## WHAT NEEDS TO BE DONE
From the entries that follow, copy each line containing the word "yellow".

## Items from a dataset
───

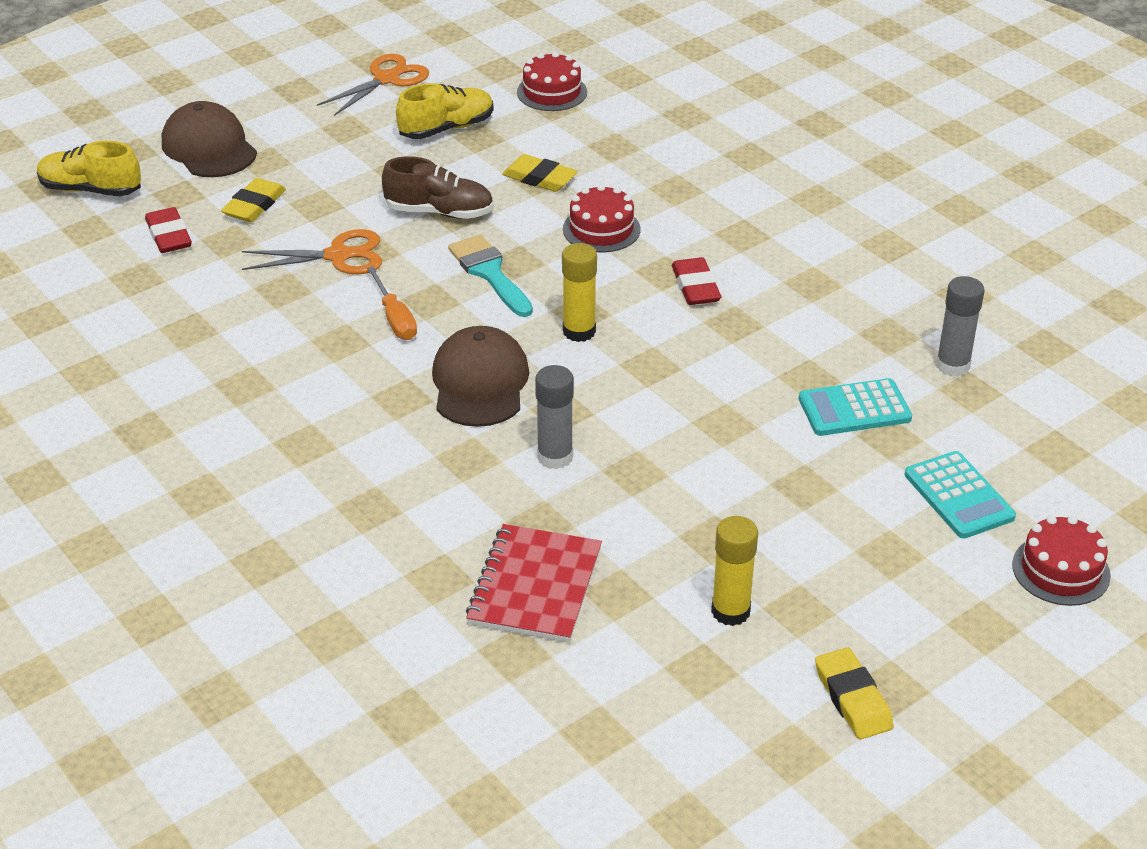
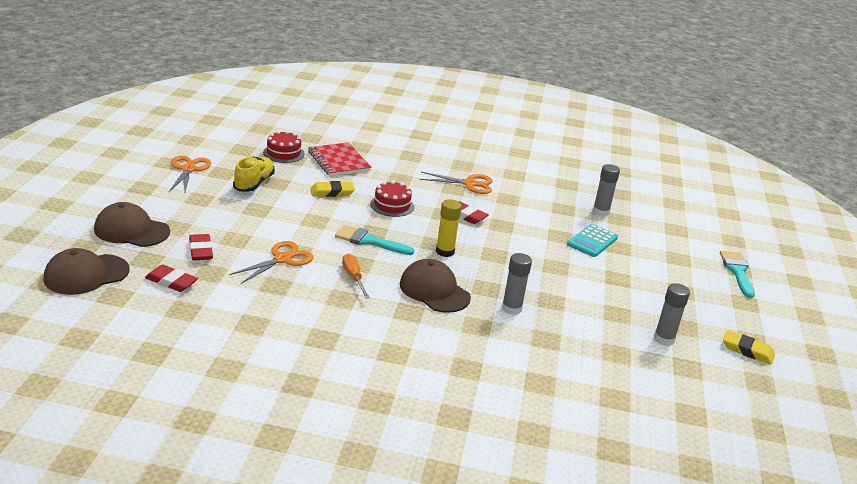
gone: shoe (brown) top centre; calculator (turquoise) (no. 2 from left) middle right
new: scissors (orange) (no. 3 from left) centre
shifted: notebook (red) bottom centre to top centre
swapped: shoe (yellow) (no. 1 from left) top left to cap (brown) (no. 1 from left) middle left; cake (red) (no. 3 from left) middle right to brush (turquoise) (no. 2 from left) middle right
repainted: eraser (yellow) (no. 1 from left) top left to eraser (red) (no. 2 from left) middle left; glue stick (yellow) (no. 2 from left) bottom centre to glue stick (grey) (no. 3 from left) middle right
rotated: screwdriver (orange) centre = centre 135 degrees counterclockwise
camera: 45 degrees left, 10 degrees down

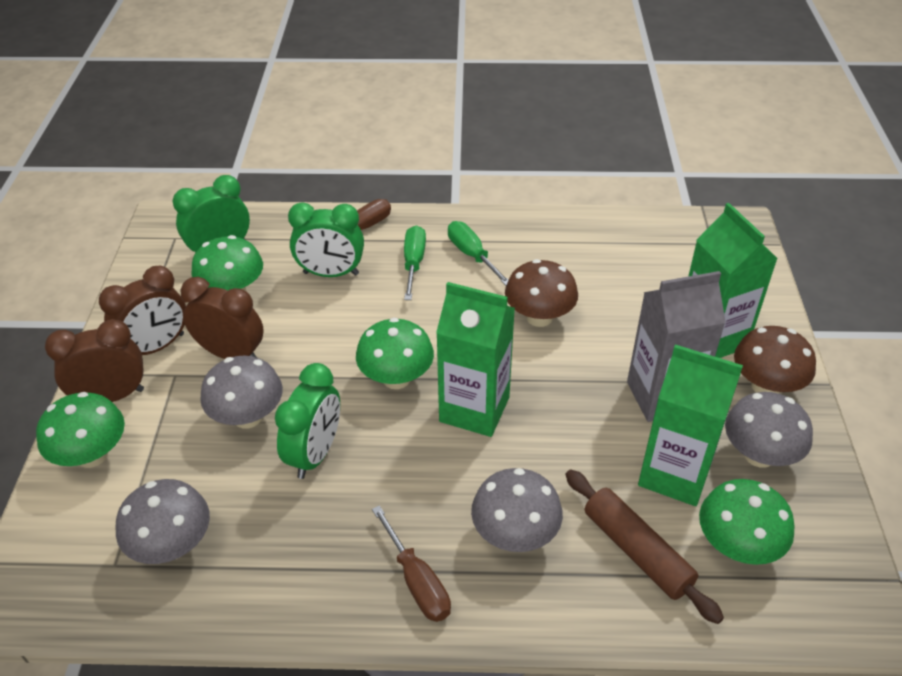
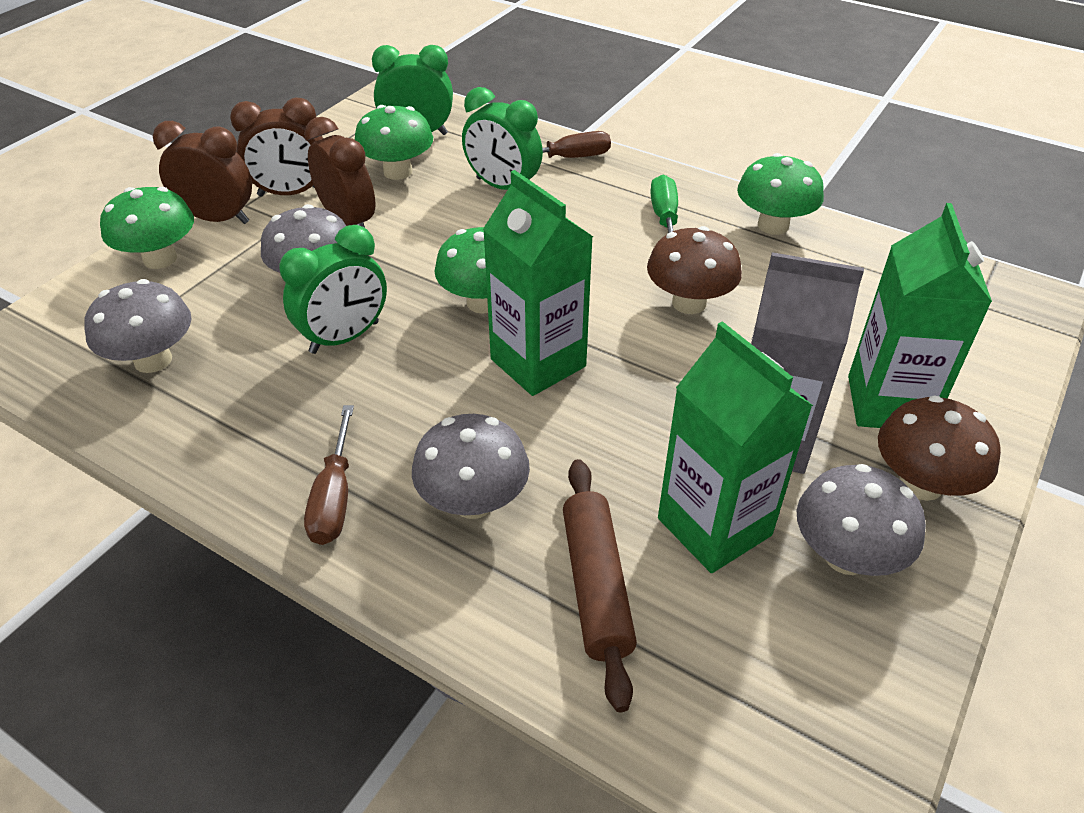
gone: screwdriver (green) (no. 1 from left) centre
shifted: mushroom (green) (no. 4 from left) bottom right to top right
camera: 30 degrees right, 0 degrees up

───

## REPLY
swapped: shoe (yellow) (no. 1 from left) top left to cap (brown) (no. 1 from left) middle left; cake (red) (no. 3 from left) middle right to brush (turquoise) (no. 2 from left) middle right
repainted: eraser (yellow) (no. 1 from left) top left to eraser (red) (no. 2 from left) middle left; glue stick (yellow) (no. 2 from left) bottom centre to glue stick (grey) (no. 3 from left) middle right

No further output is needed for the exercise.